-- START Material provided --
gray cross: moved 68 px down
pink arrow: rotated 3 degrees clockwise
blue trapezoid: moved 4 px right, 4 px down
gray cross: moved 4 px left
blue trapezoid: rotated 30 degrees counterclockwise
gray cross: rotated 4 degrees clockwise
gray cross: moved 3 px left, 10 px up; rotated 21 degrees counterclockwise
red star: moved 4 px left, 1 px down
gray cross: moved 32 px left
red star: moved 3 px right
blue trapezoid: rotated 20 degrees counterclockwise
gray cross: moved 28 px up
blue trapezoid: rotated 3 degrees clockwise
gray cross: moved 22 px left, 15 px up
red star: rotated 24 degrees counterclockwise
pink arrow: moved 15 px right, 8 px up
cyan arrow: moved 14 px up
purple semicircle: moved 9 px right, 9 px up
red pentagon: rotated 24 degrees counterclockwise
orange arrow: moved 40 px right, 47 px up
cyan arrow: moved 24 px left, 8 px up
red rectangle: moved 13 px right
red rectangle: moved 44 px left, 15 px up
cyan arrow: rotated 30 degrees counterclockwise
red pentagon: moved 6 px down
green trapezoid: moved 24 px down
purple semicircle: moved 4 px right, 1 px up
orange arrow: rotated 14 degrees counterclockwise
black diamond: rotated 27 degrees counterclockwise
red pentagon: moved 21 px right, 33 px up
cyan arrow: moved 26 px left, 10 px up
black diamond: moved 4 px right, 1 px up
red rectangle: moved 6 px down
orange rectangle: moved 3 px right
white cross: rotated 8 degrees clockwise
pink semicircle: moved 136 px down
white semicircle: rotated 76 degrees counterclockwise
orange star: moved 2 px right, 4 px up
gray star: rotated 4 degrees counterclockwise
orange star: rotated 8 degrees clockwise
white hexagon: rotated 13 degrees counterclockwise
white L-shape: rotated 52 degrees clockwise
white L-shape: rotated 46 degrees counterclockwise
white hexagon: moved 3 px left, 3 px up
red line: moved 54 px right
-- END Material provided --
What this task involves —
Please copy every line above word for word, from the first to the last.

Solved problem —
gray cross: moved 68 px down
pink arrow: rotated 3 degrees clockwise
blue trapezoid: moved 4 px right, 4 px down
gray cross: moved 4 px left
blue trapezoid: rotated 30 degrees counterclockwise
gray cross: rotated 4 degrees clockwise
gray cross: moved 3 px left, 10 px up; rotated 21 degrees counterclockwise
red star: moved 4 px left, 1 px down
gray cross: moved 32 px left
red star: moved 3 px right
blue trapezoid: rotated 20 degrees counterclockwise
gray cross: moved 28 px up
blue trapezoid: rotated 3 degrees clockwise
gray cross: moved 22 px left, 15 px up
red star: rotated 24 degrees counterclockwise
pink arrow: moved 15 px right, 8 px up
cyan arrow: moved 14 px up
purple semicircle: moved 9 px right, 9 px up
red pentagon: rotated 24 degrees counterclockwise
orange arrow: moved 40 px right, 47 px up
cyan arrow: moved 24 px left, 8 px up
red rectangle: moved 13 px right
red rectangle: moved 44 px left, 15 px up
cyan arrow: rotated 30 degrees counterclockwise
red pentagon: moved 6 px down
green trapezoid: moved 24 px down
purple semicircle: moved 4 px right, 1 px up
orange arrow: rotated 14 degrees counterclockwise
black diamond: rotated 27 degrees counterclockwise
red pentagon: moved 21 px right, 33 px up
cyan arrow: moved 26 px left, 10 px up
black diamond: moved 4 px right, 1 px up
red rectangle: moved 6 px down
orange rectangle: moved 3 px right
white cross: rotated 8 degrees clockwise
pink semicircle: moved 136 px down
white semicircle: rotated 76 degrees counterclockwise
orange star: moved 2 px right, 4 px up
gray star: rotated 4 degrees counterclockwise
orange star: rotated 8 degrees clockwise
white hexagon: rotated 13 degrees counterclockwise
white L-shape: rotated 52 degrees clockwise
white L-shape: rotated 46 degrees counterclockwise
white hexagon: moved 3 px left, 3 px up
red line: moved 54 px right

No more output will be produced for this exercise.